• WHAT IS BEING ASKED:
Return only those lines of the records below in which "size" appears.

• RECORDS TO USE:
------------
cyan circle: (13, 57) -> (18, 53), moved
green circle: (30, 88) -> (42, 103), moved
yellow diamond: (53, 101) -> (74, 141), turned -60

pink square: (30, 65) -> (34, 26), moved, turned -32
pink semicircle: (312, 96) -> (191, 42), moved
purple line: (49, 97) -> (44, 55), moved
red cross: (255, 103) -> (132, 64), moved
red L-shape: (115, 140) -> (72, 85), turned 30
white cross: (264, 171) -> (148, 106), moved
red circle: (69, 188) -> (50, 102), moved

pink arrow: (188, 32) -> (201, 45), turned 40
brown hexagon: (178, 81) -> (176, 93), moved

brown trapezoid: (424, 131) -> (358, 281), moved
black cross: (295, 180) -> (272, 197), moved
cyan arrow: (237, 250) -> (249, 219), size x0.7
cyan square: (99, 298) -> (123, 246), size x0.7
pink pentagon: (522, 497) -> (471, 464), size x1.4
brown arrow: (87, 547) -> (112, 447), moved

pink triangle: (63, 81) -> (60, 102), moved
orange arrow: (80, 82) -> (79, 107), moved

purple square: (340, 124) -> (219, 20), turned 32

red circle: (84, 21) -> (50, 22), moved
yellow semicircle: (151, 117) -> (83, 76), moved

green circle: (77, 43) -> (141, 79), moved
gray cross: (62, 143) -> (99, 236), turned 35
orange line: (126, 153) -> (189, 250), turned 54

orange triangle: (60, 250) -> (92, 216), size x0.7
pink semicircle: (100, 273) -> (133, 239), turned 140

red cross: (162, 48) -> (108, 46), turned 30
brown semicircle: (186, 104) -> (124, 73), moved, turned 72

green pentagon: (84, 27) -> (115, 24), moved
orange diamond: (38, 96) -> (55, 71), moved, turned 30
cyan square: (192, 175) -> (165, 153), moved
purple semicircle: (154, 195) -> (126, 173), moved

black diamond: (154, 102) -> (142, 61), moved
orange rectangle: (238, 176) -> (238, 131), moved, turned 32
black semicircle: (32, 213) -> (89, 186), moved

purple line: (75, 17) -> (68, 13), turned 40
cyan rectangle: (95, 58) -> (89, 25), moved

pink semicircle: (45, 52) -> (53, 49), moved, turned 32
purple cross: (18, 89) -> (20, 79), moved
------------
• FINISHED TASK:
cyan arrow: (237, 250) -> (249, 219), size x0.7
cyan square: (99, 298) -> (123, 246), size x0.7
pink pentagon: (522, 497) -> (471, 464), size x1.4
orange triangle: (60, 250) -> (92, 216), size x0.7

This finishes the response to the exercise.